[Input for this task]:

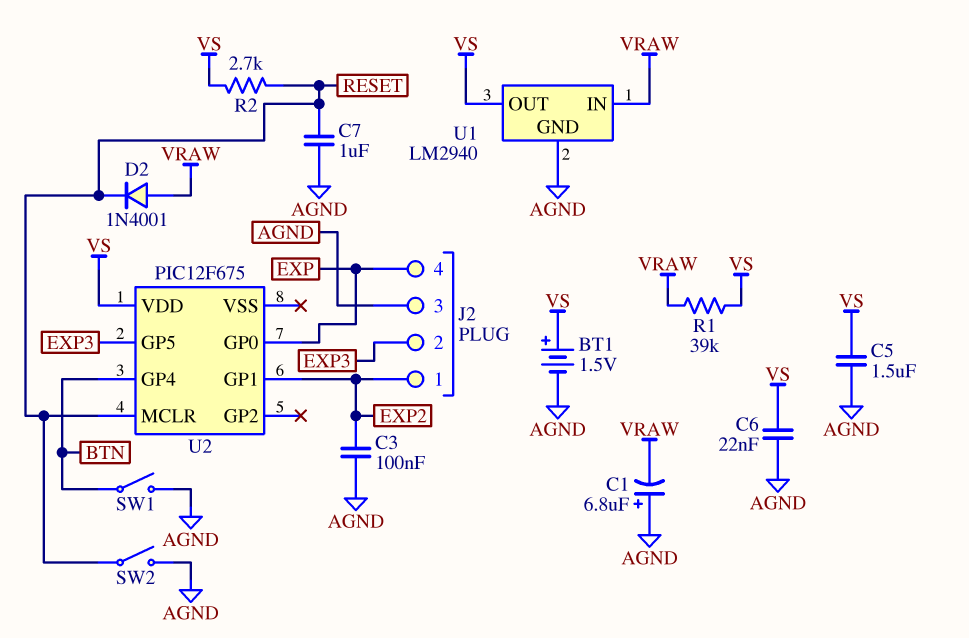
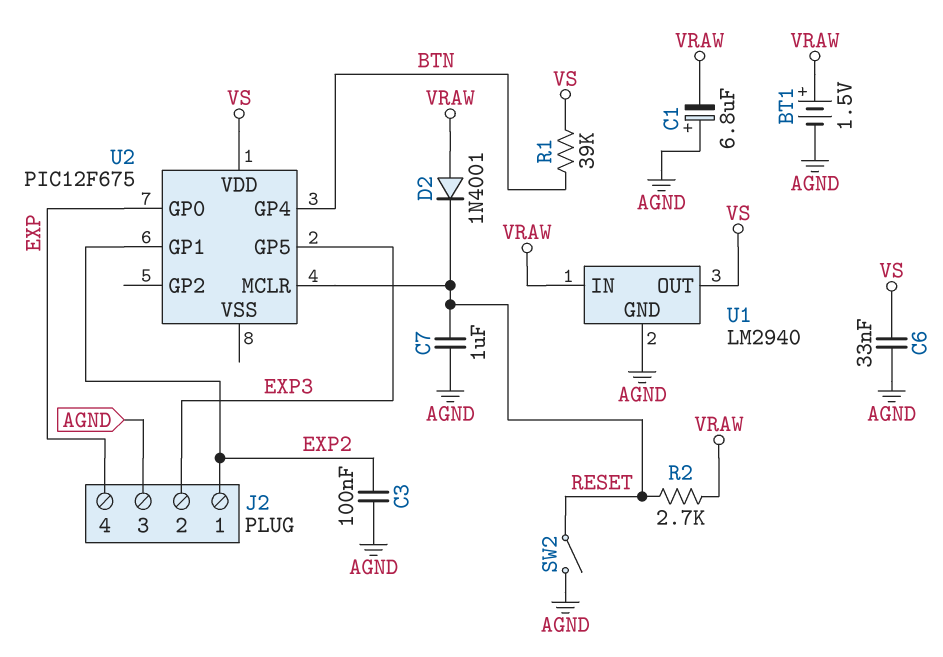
BT1: 1.5V (plus VS, minus AGND) -> 1.5V (plus VRAW, minus AGND)
C5: 1.5uF (AGND, VS) -> none
C6: 22nF (AGND, VS) -> 33nF (AGND, VS)
R1: 39k (VRAW, VS) -> 39k (BTN, VS)
R2: 2.7k (RESET, VS) -> 2.7k (RESET, VRAW)
SW1: switch (AGND, BTN) -> none

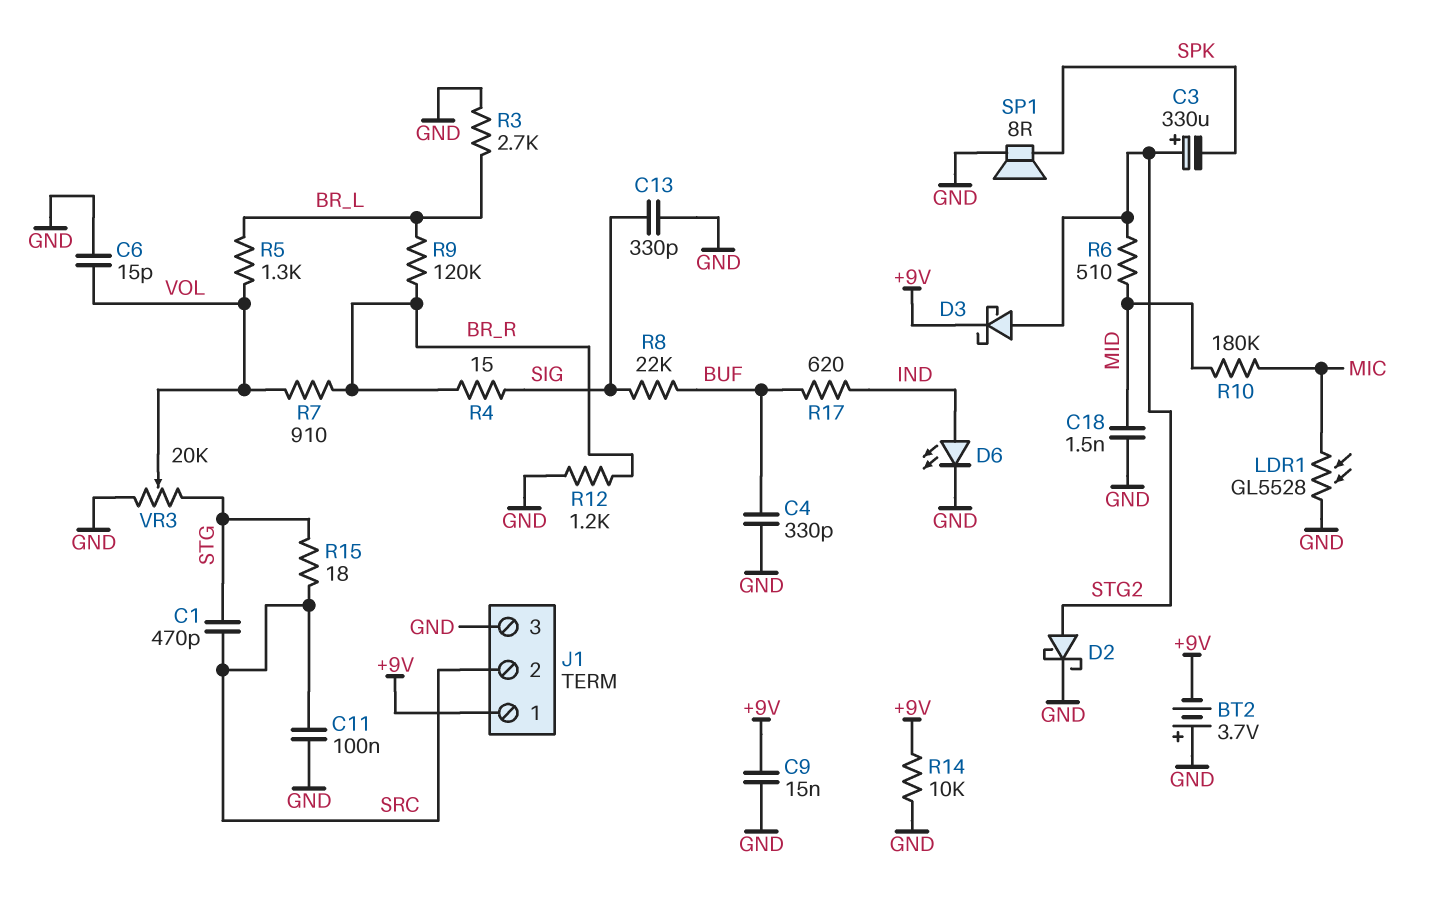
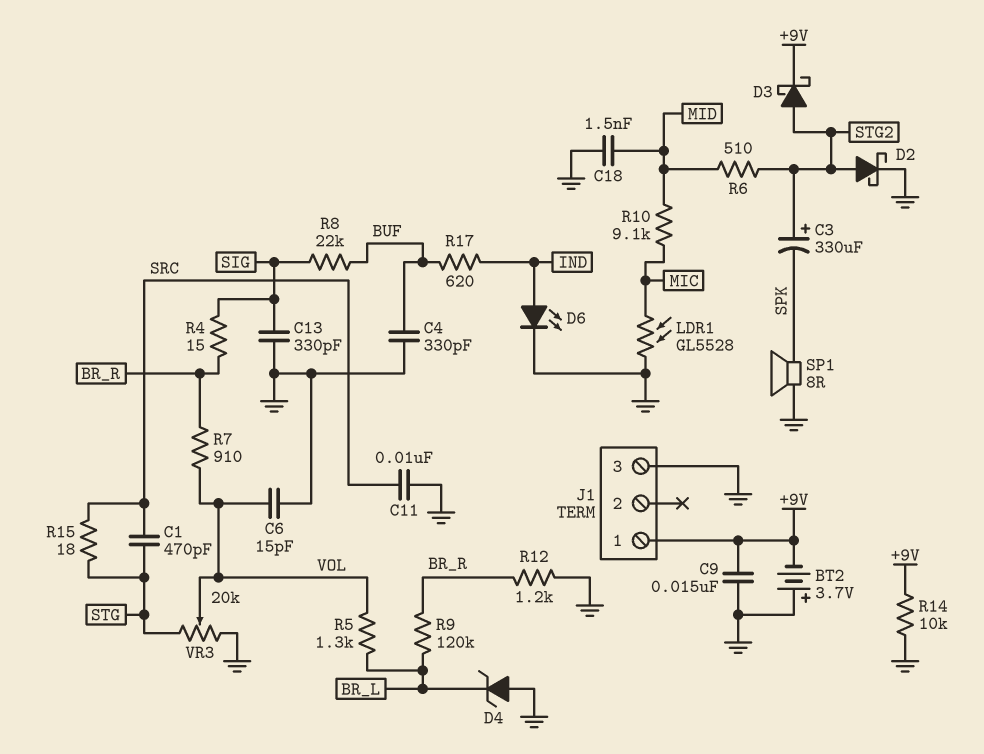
C11: 100nF (GND, SRC) -> 10nF (GND, SRC)
D4: none -> zener (A GND, K BR_L)
J1 pin 2: SRC -> none
R3: 2.7k (BR_L, GND) -> none
R10: 180k (MIC, MID) -> 9.1k (MIC, MID)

[Work required]: Your answer must be the line containing "D4: none -> zener (A GND, K BR_L)" and each line after it in the listing above, copied exactly.

[Response box]:
D4: none -> zener (A GND, K BR_L)
J1 pin 2: SRC -> none
R3: 2.7k (BR_L, GND) -> none
R10: 180k (MIC, MID) -> 9.1k (MIC, MID)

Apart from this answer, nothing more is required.